#### RECORDS FOR THE TASK
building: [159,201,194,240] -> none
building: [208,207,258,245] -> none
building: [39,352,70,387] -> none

--

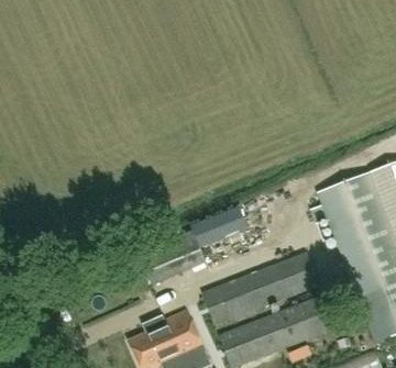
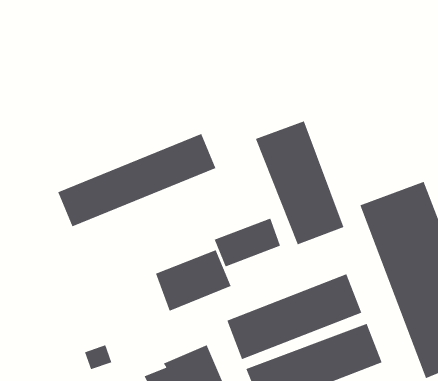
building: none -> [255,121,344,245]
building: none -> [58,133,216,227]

#### JOB ITEM
All that is wanted is an exact copy of the lines above from the one with "building: none -> [255,121,344,245]" through the one with "building: none -> [58,133,216,227]", with both ends included.

#### RESULT FOR THIS EXERCISE
building: none -> [255,121,344,245]
building: none -> [58,133,216,227]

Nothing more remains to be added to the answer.